# SOURCE RECORDS
----------
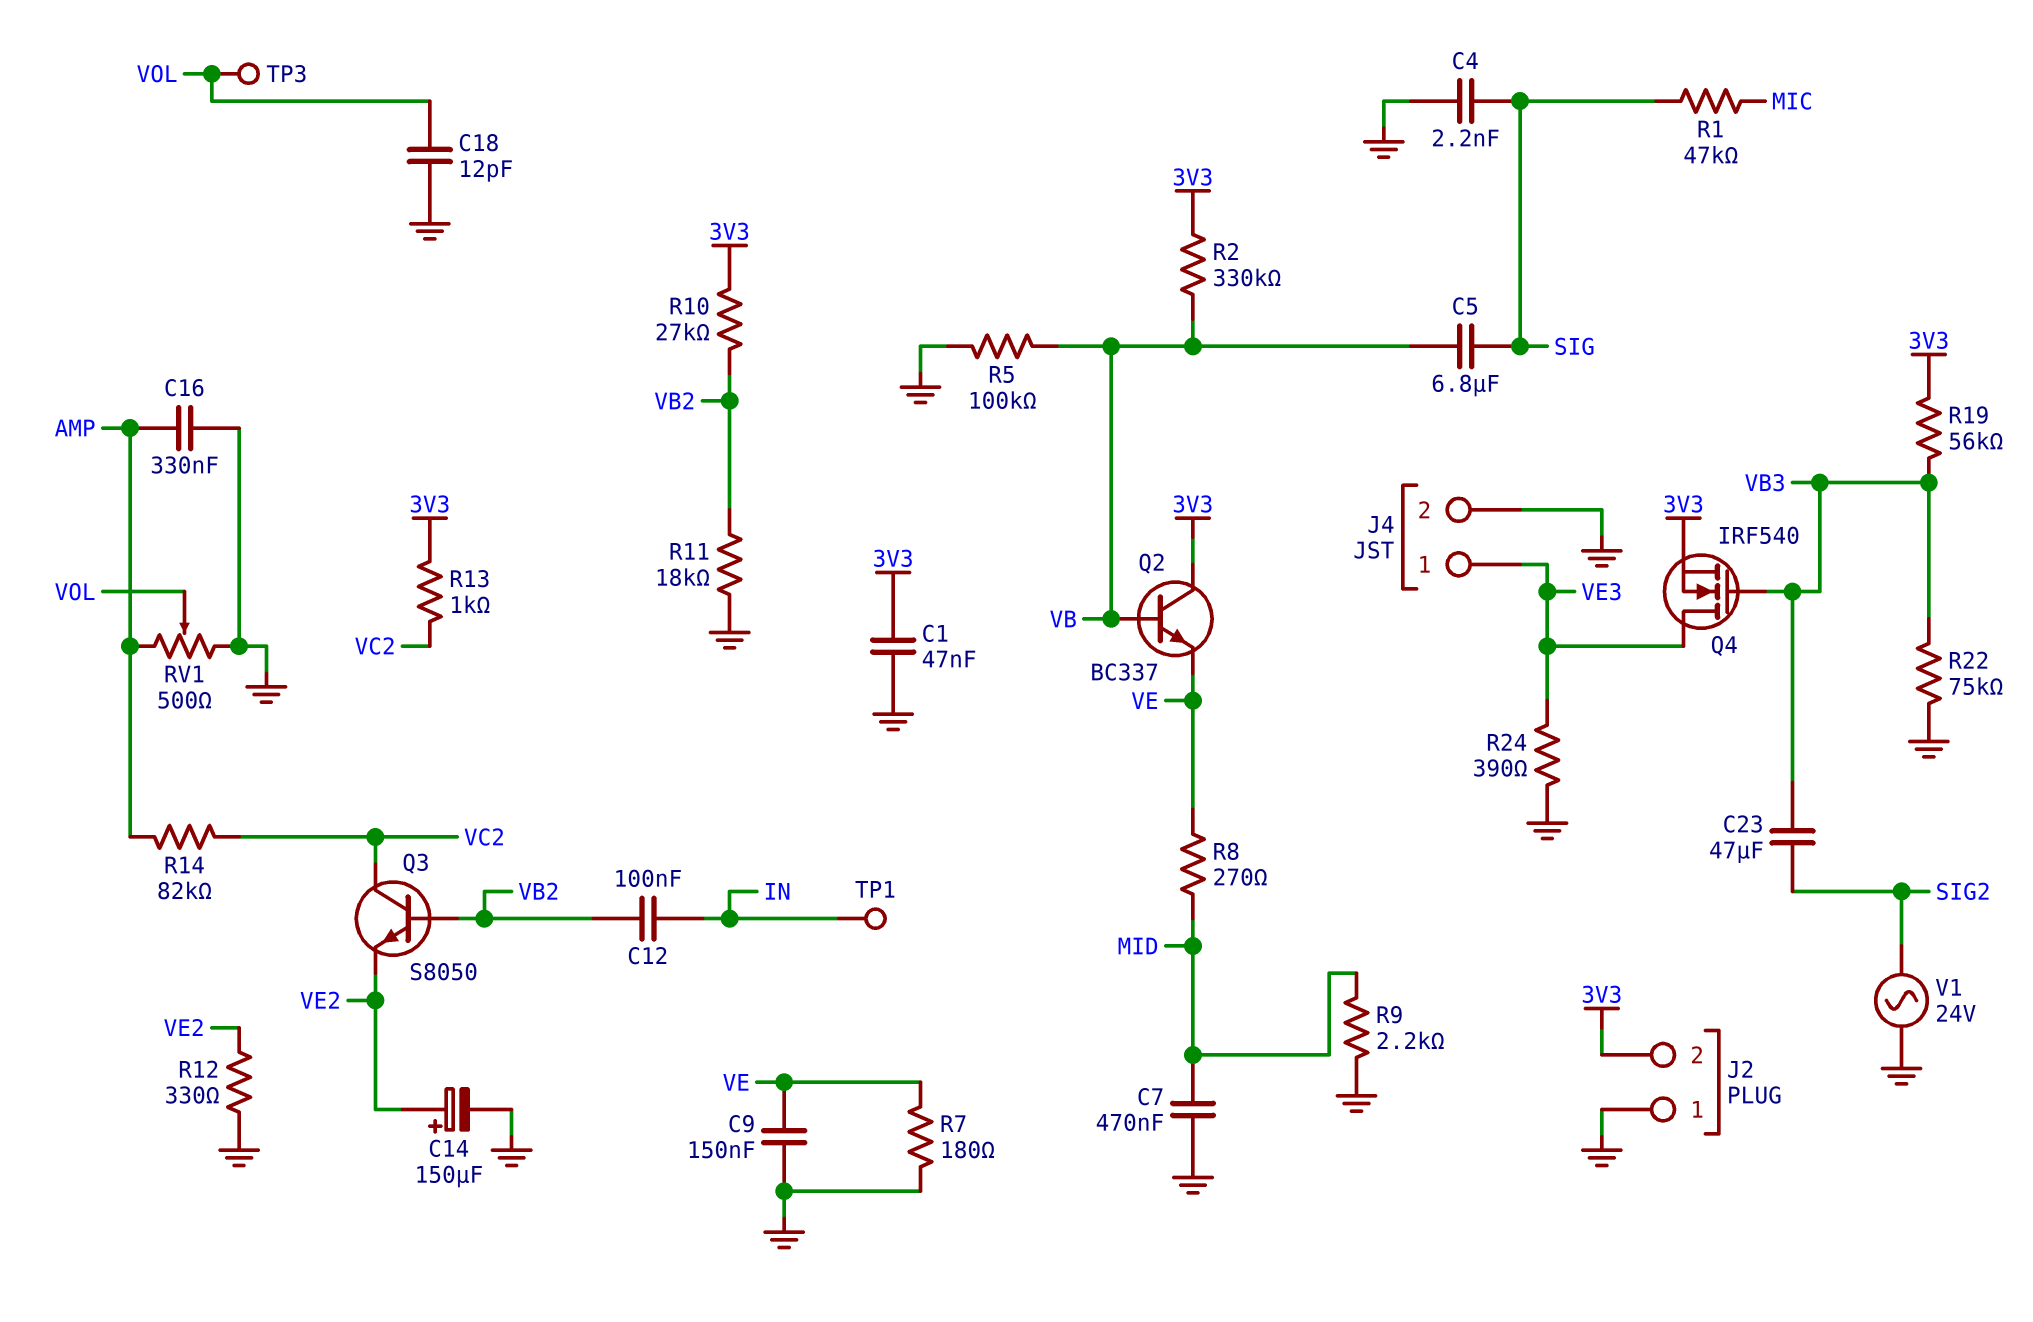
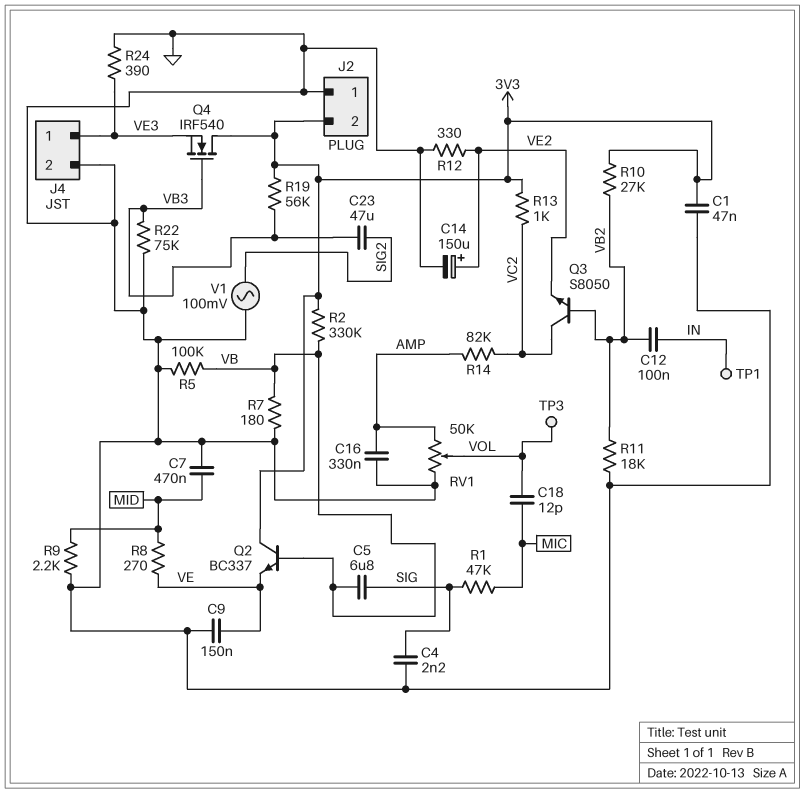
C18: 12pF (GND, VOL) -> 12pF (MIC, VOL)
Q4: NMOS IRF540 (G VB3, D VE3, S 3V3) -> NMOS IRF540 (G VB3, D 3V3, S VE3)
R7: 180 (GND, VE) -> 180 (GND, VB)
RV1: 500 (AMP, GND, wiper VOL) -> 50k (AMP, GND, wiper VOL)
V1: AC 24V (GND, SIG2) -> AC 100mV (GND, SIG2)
----------
# WHAT IS BEING ASKED
Please transcribe the entries precisely and omit any images they hold.

# OUTPUT BELOW
C18: 12pF (GND, VOL) -> 12pF (MIC, VOL)
Q4: NMOS IRF540 (G VB3, D VE3, S 3V3) -> NMOS IRF540 (G VB3, D 3V3, S VE3)
R7: 180 (GND, VE) -> 180 (GND, VB)
RV1: 500 (AMP, GND, wiper VOL) -> 50k (AMP, GND, wiper VOL)
V1: AC 24V (GND, SIG2) -> AC 100mV (GND, SIG2)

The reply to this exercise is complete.